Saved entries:
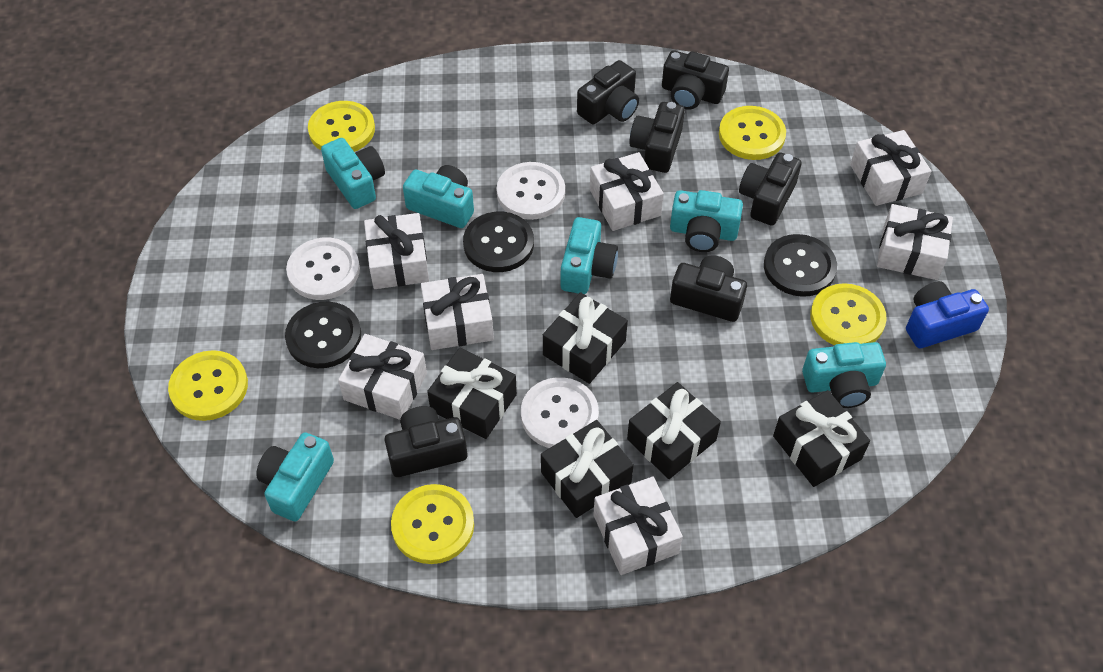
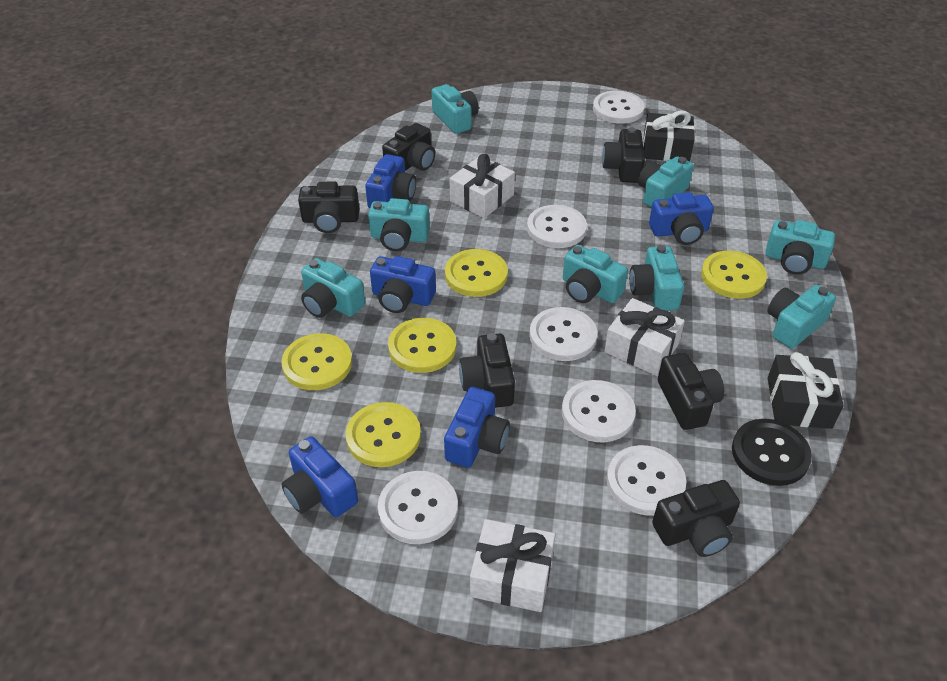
black button: 3 -> 1
black gift: 5 -> 2
blue camera: 1 -> 5
turquoise camera: 6 -> 8
white button: 3 -> 6
white gift: 7 -> 3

_WORK INSTRUCTION_
Set down the records again exactly as they appear, leaving each picture behind.

_ANSWER TO THIS TASK_
black button: 3 -> 1
black gift: 5 -> 2
blue camera: 1 -> 5
turquoise camera: 6 -> 8
white button: 3 -> 6
white gift: 7 -> 3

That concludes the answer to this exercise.